Task to carry out
Going through the data below, please show each line containing the string "orange".

Shape transformation data

=== Section Start ===

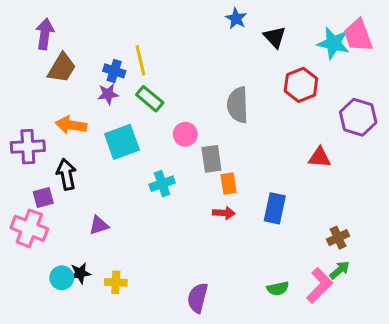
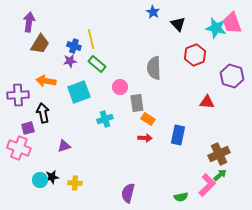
orange rectangle: (228, 184) -> (148, 119), turned -48
brown cross: (338, 238) -> (219, 154), size x1.5
green semicircle: (278, 289) -> (181, 197), moved

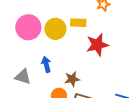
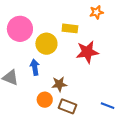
yellow circle: (55, 29) -> (46, 44), moved

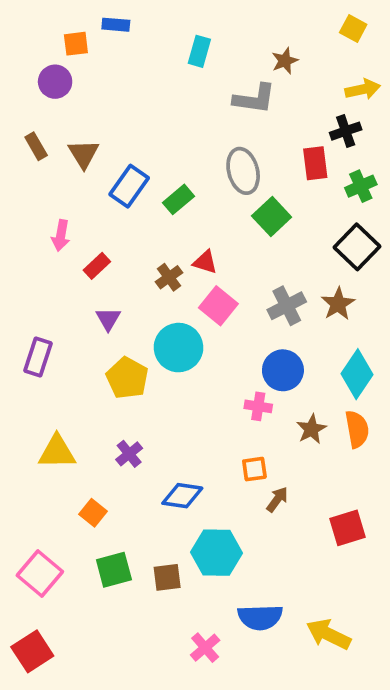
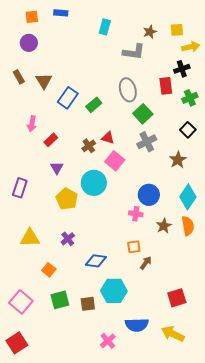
yellow square: (353, 28) -> (177, 30), moved, turned -32
orange square: (76, 44) -> (32, 17), moved
black square: (357, 247) -> (188, 130), size x0.7
gray cross: (287, 306) -> (147, 142), moved
red square: (348, 528) -> (177, 298), moved

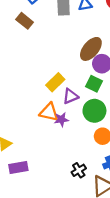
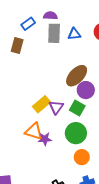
brown rectangle: (25, 21) -> (17, 45), turned 63
purple triangle: (71, 96) -> (56, 107), moved, turned -35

=== Section End ===

Reply
orange rectangle: (228, 184) -> (148, 119), turned -48
orange square: (76, 44) -> (32, 17), moved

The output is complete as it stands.